◆ Action item: These entries must be printed again exactly as they are.

========================

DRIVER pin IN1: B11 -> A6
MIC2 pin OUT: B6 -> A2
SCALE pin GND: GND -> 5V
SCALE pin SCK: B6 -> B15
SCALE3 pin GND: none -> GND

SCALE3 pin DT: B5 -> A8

========================

◆ Exercise output:
DRIVER pin IN1: B11 -> A6
MIC2 pin OUT: B6 -> A2
SCALE pin GND: GND -> 5V
SCALE pin SCK: B6 -> B15
SCALE3 pin GND: none -> GND

SCALE3 pin DT: B5 -> A8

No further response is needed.